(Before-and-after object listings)
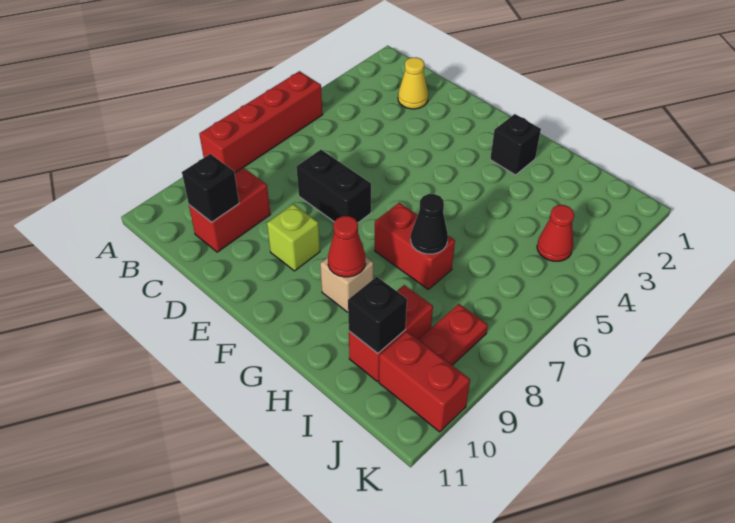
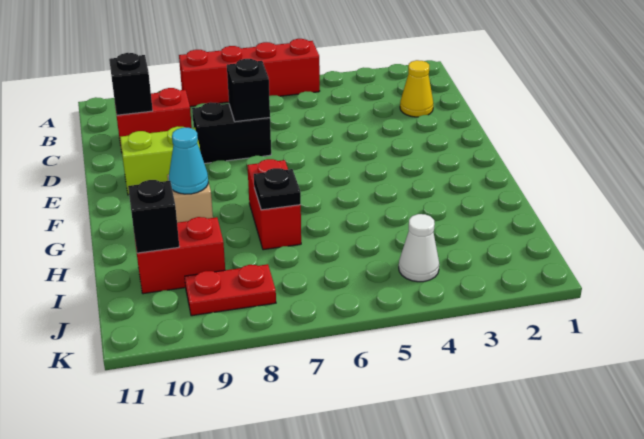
black brick D7:E7 level 1 -> black brick D7:D8 level 1
lime brick E9 level 1 -> lime brick E9:E10 level 1
black brick G2 level 1 -> black brick D7 level 2
red cone G9 level 2 -> cyan cone G9 level 2
black cone H7 level 2 -> black plate H7 level 2
red cone J4 level 1 -> white cone J4 level 1
red brick J10:K10 level 1 -> none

Exercise goal: For this exercise, reproduce exactly each line from the one containing "black brick G2" through the last line of the data, and no others.

Response to this exercise:
black brick G2 level 1 -> black brick D7 level 2
red cone G9 level 2 -> cyan cone G9 level 2
black cone H7 level 2 -> black plate H7 level 2
red cone J4 level 1 -> white cone J4 level 1
red brick J10:K10 level 1 -> none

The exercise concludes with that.